* _RECORDED DATA_
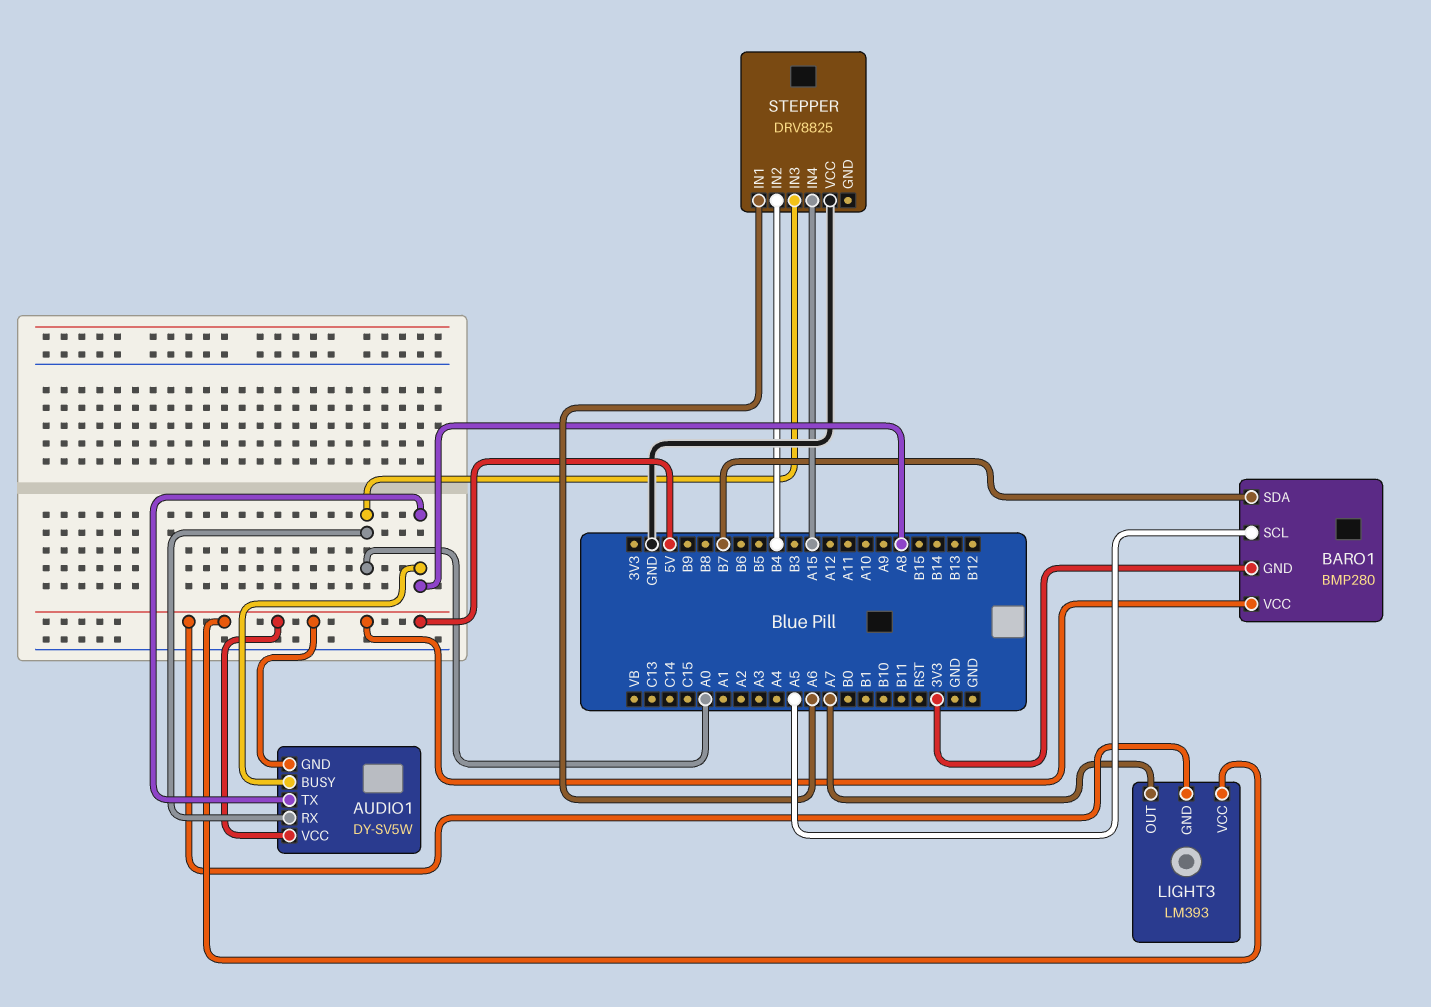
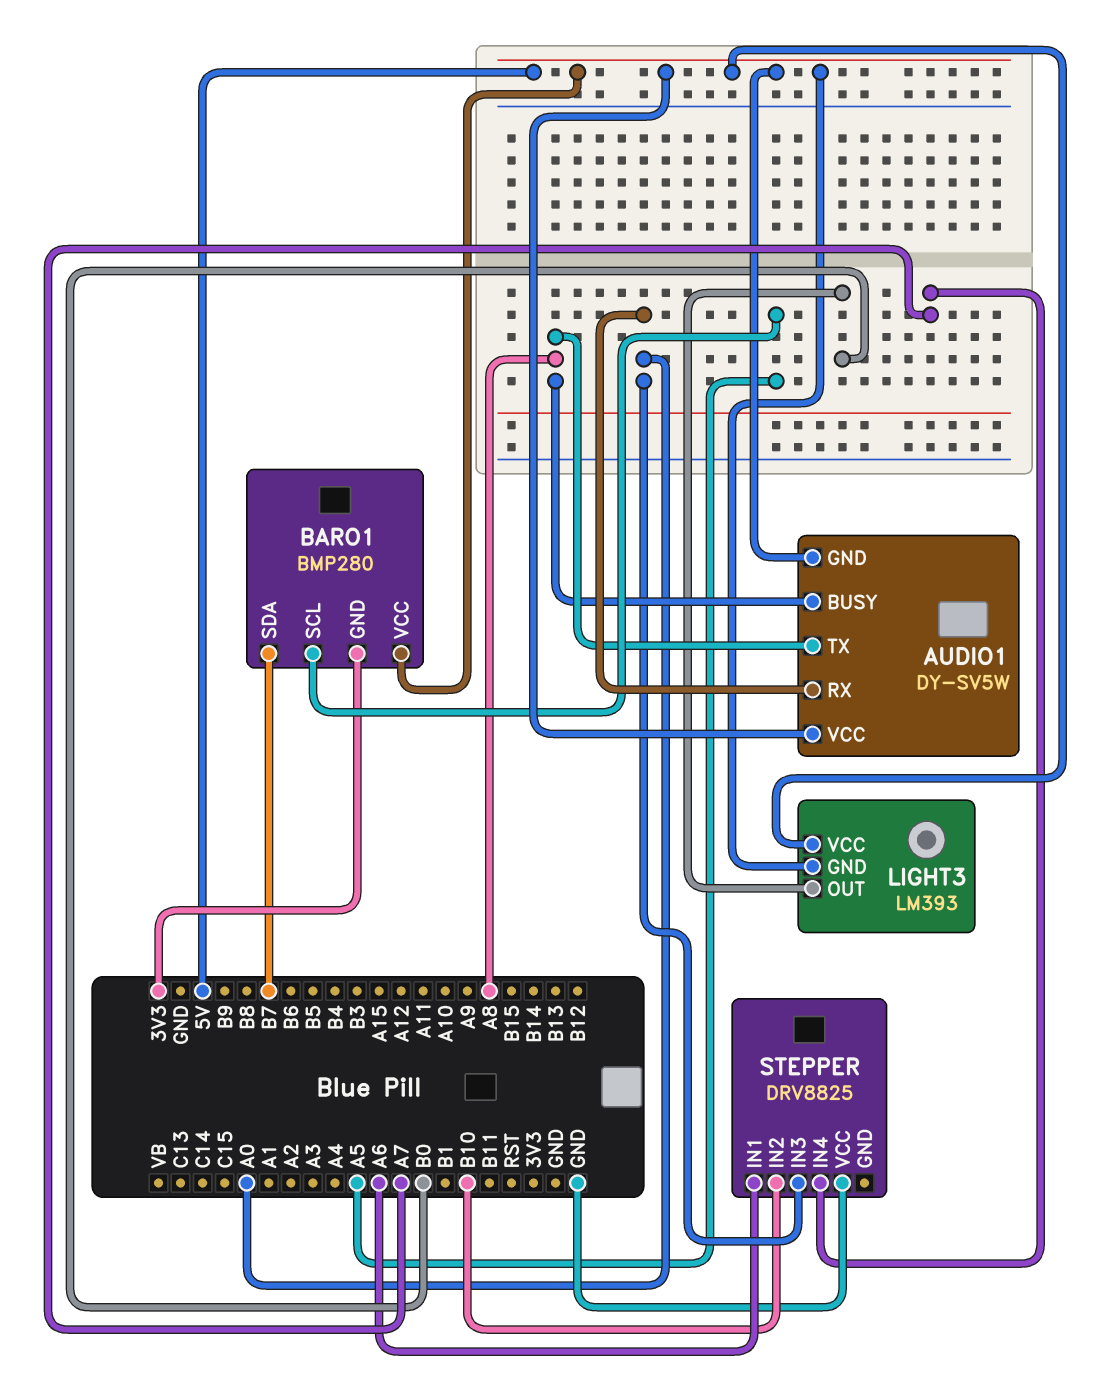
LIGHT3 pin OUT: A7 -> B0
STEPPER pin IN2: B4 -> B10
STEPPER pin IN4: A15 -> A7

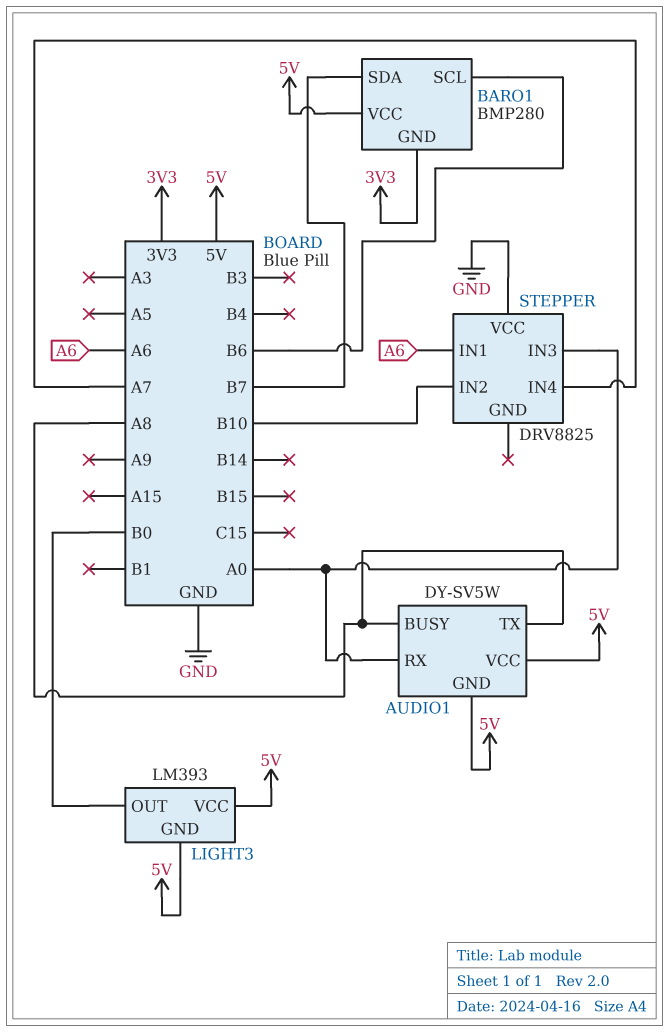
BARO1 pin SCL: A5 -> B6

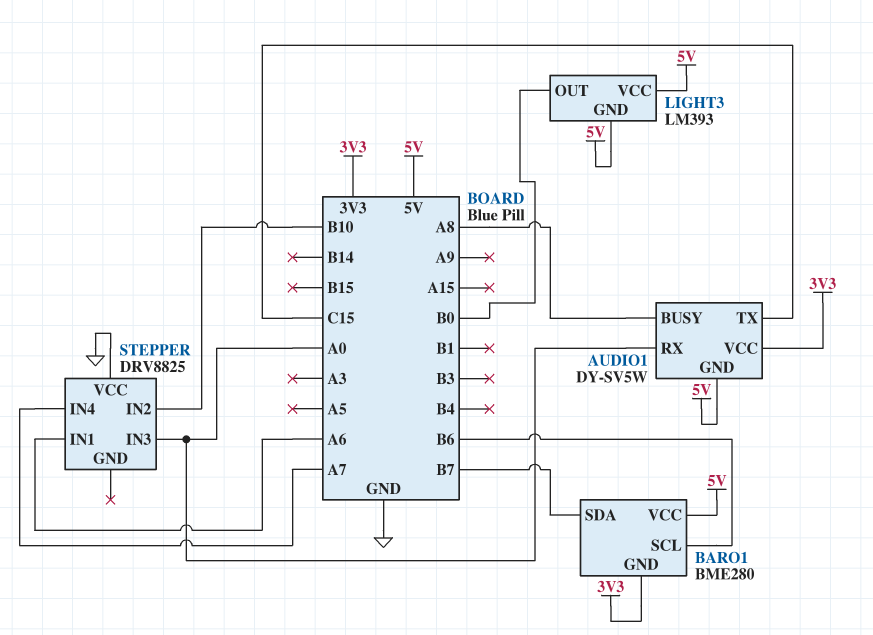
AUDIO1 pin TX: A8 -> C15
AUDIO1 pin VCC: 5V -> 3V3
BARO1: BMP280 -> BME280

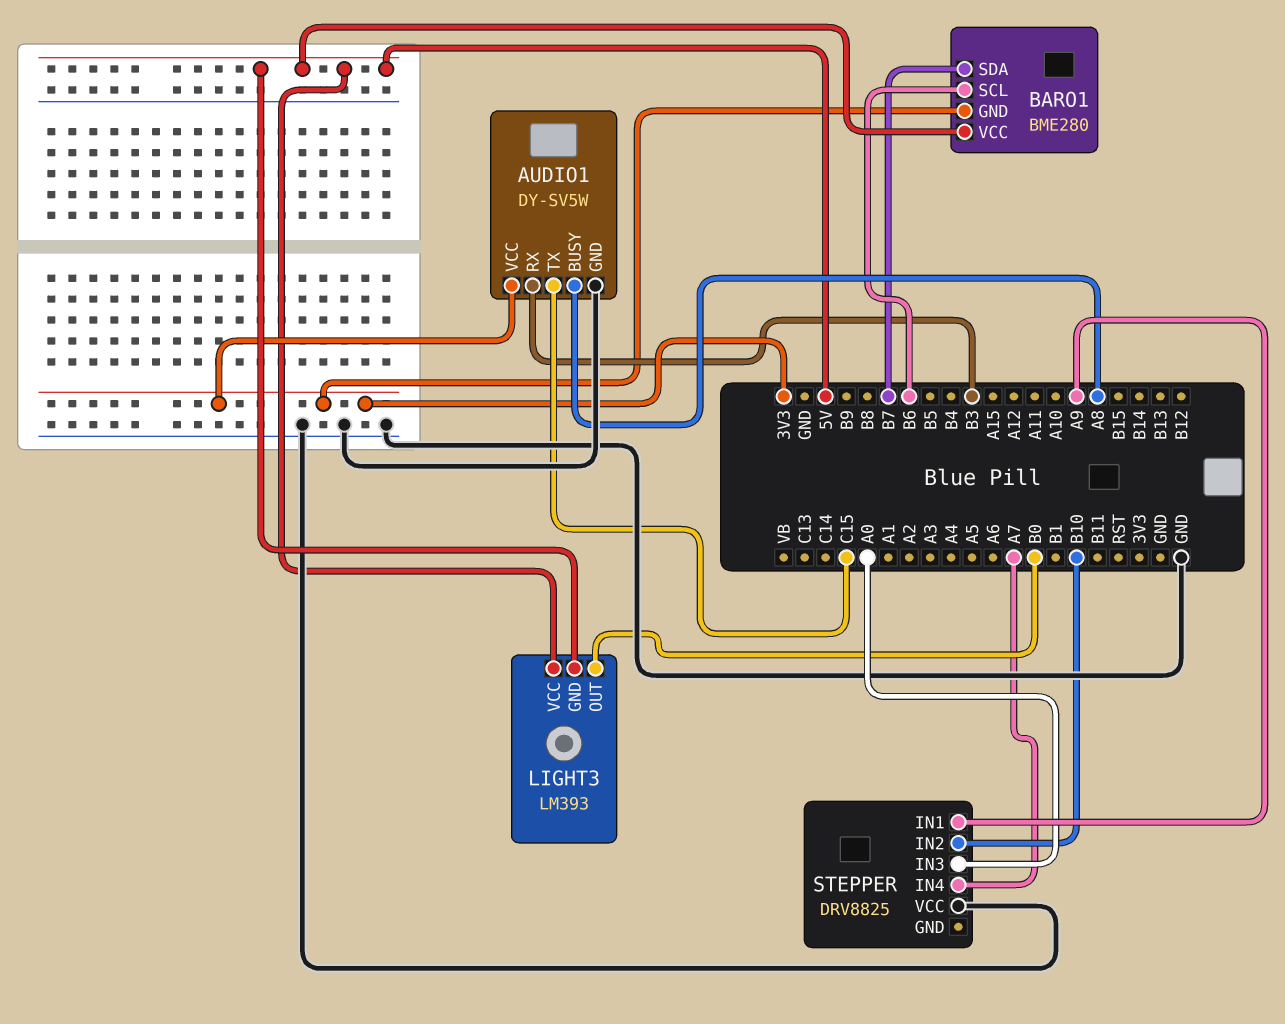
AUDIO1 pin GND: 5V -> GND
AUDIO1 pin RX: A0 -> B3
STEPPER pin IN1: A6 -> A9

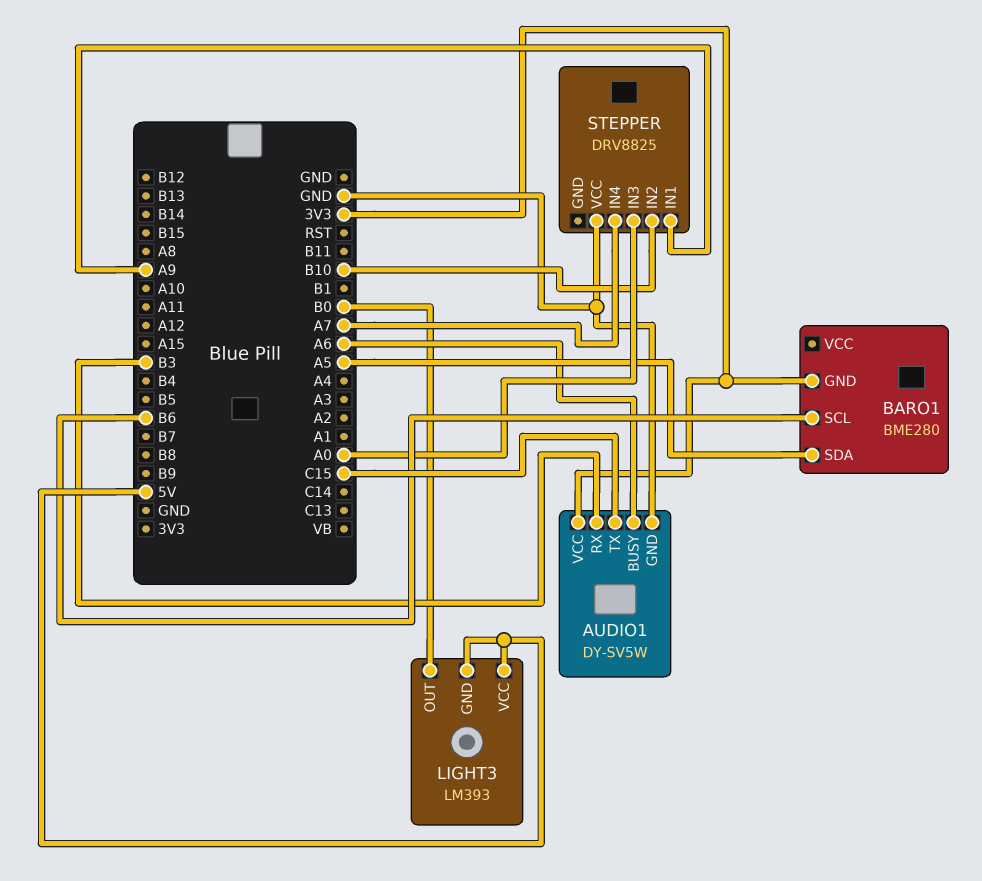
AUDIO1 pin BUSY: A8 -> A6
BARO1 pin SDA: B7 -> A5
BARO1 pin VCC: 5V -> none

* _TO DO_
Leave the pictures out and copy exactly the lines from the one that holds "AUDIO1 pin GND: 5V -> GND" through the last line of the material.

* _RESPONSE TO THIS EXERCISE_
AUDIO1 pin GND: 5V -> GND
AUDIO1 pin RX: A0 -> B3
STEPPER pin IN1: A6 -> A9

AUDIO1 pin BUSY: A8 -> A6
BARO1 pin SDA: B7 -> A5
BARO1 pin VCC: 5V -> none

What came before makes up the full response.